### Recorded information
+++++

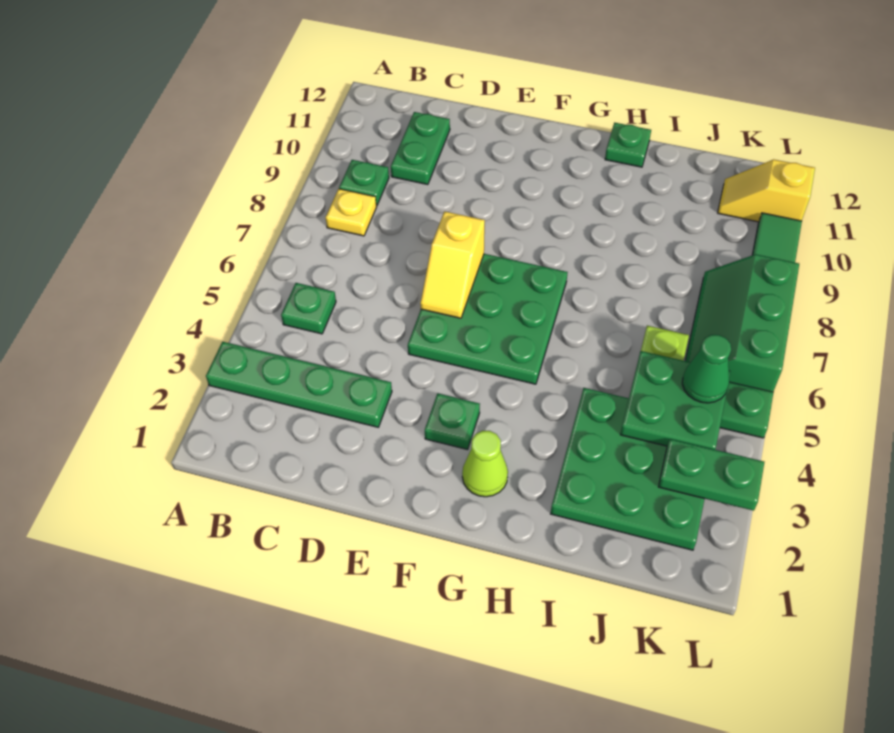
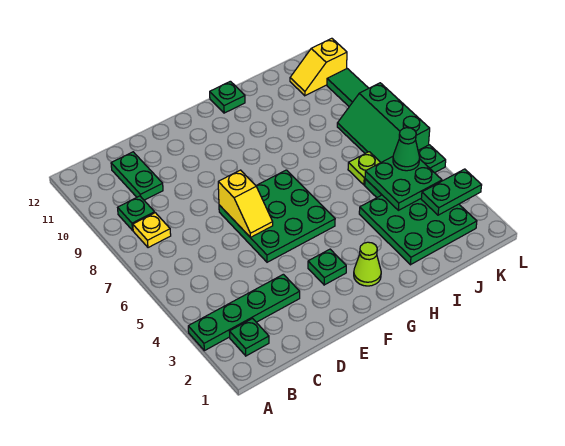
green plate B5 level 1 -> green plate B2 level 1

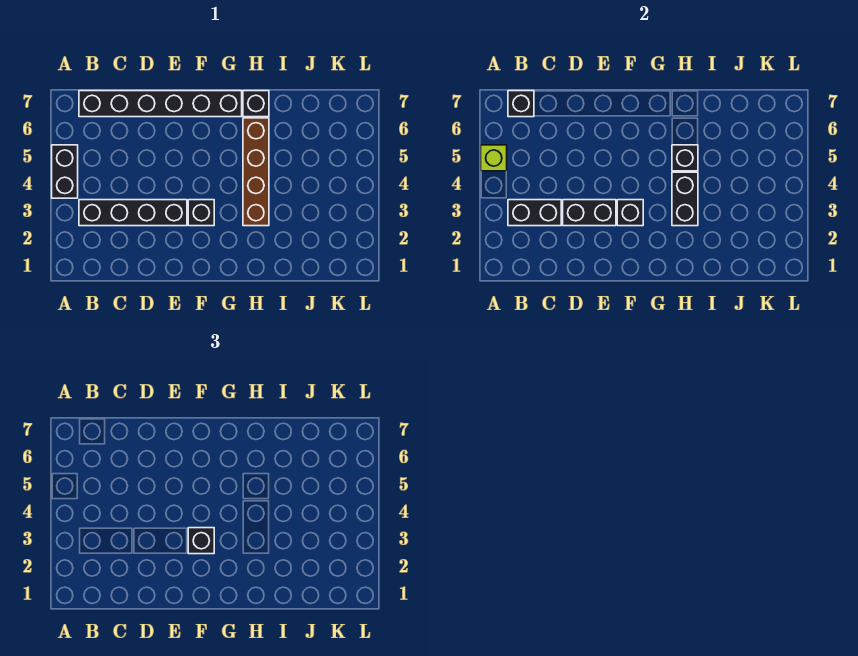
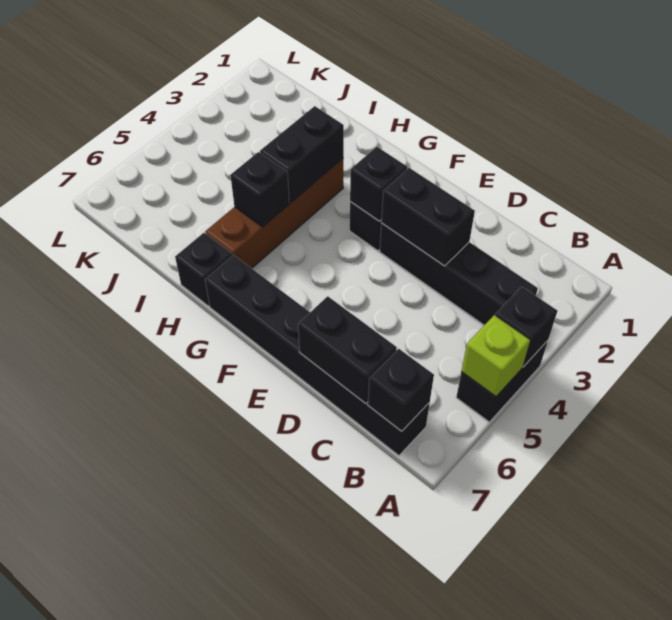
black brick B3:C3 level 2 -> black brick C7:D7 level 2
black brick F3 level 3 -> black brick A4 level 2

+++++

Find the line with "black brick B3:C3" in the data above. Restate it and all later lines word for word, ending with the last line.

black brick B3:C3 level 2 -> black brick C7:D7 level 2
black brick F3 level 3 -> black brick A4 level 2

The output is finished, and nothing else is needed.